Before-and-after object lists:
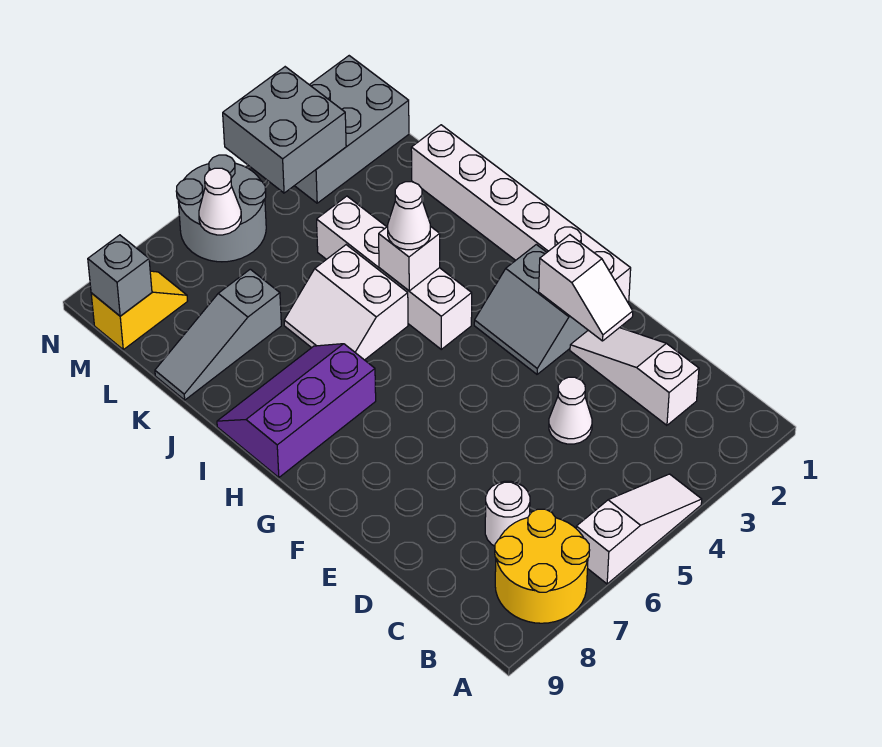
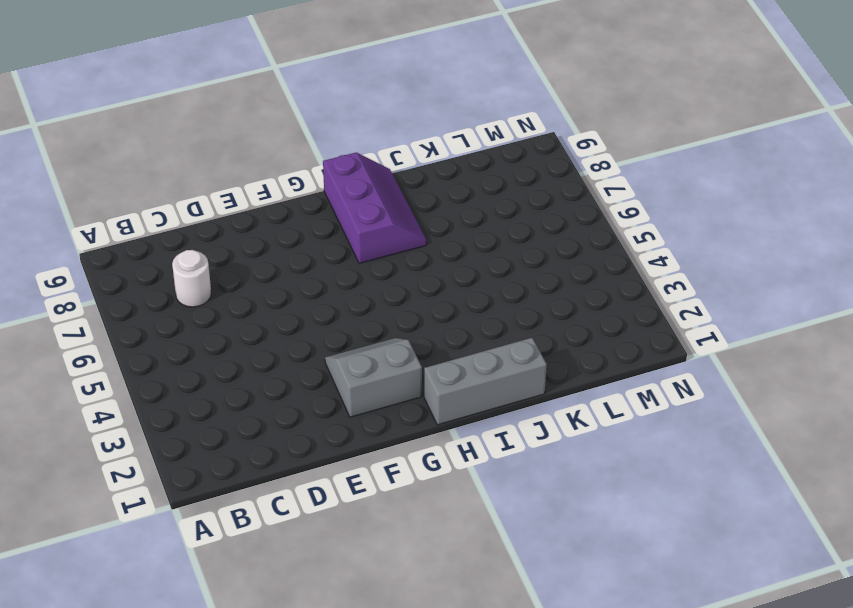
grey brick H1:J1 level 1 -> white brick F1:K1 level 1
none -> white slope A4:A6 level 1 top 6
none -> yellow round brick A7:B8 level 1
none -> white slope C2:E2 level 1 top C

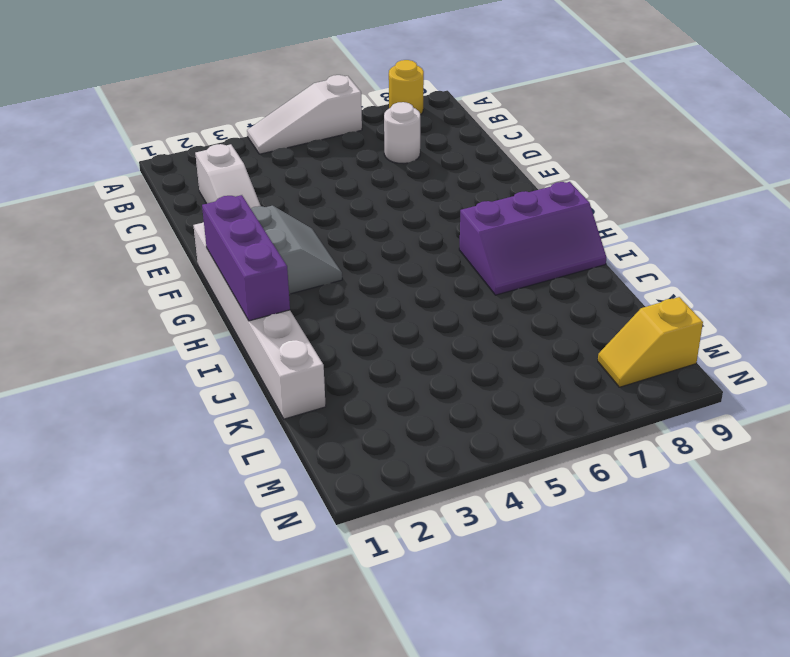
yellow round brick A8 level 1 -> yellow round brick A7:B8 level 1
purple brick G1:I1 level 2 -> none
none -> white cone D4 level 1
none -> white brick H4:K4 level 1
none -> white slope I5:J6 level 1 top 5

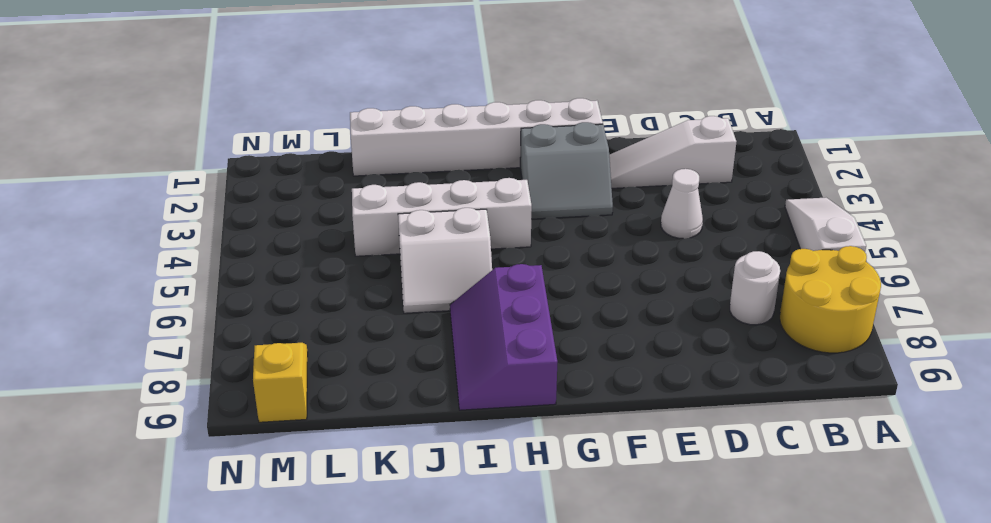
none -> grey slope K7:K9 level 1 top 7
none -> grey brick M1:N3 level 1
none -> grey round brick M5:N6 level 1

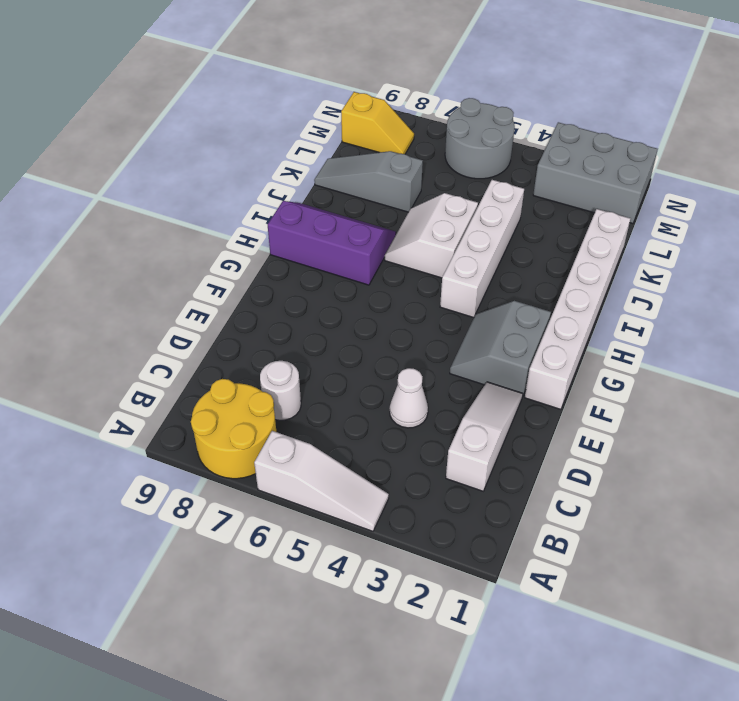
none -> white slope E2:F2 level 2 top F
none -> white brick I4 level 2
none -> grey brick M3:N4 level 2

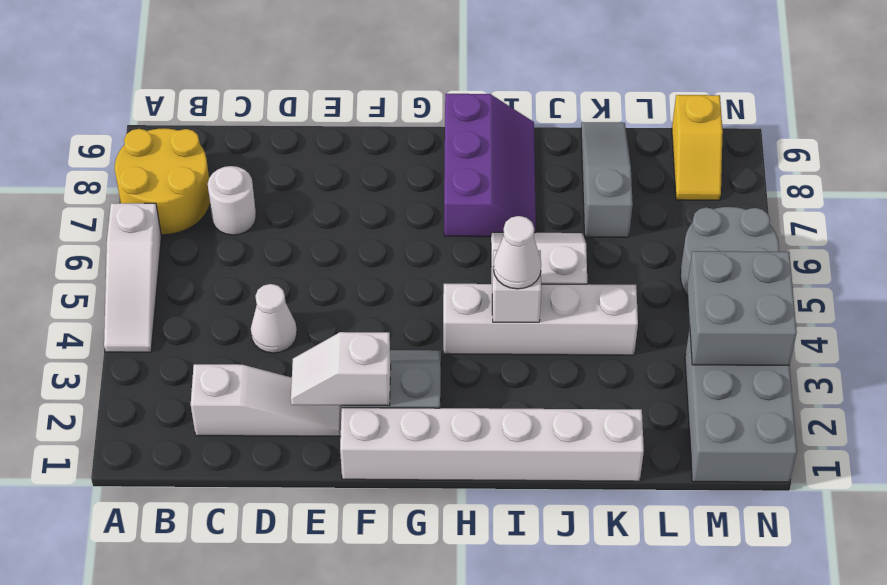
none -> white cone M6 level 2
none -> grey brick M9 level 2

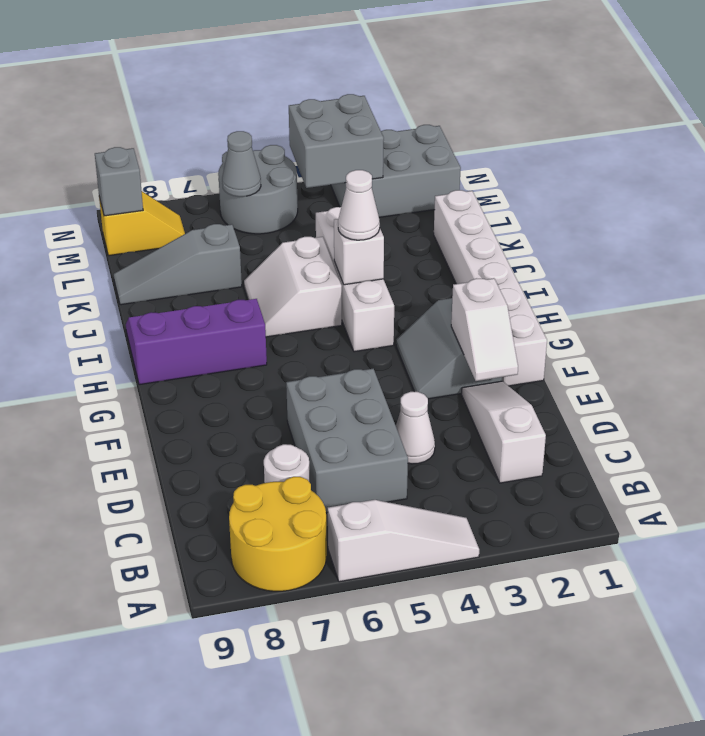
grey brick C5:E6 level 1 -> none
grey cone M6 level 2 -> white cone M6 level 2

TO DO:
Retype only the lines above from the one with "yellow round brick A8" through the one with "none -> white brick I4 level 2", exactly and with both ends. Images stay out.

ANSWER TO THE EXERCISE:
yellow round brick A8 level 1 -> yellow round brick A7:B8 level 1
purple brick G1:I1 level 2 -> none
none -> white cone D4 level 1
none -> white brick H4:K4 level 1
none -> white slope I5:J6 level 1 top 5

none -> grey slope K7:K9 level 1 top 7
none -> grey brick M1:N3 level 1
none -> grey round brick M5:N6 level 1

none -> white slope E2:F2 level 2 top F
none -> white brick I4 level 2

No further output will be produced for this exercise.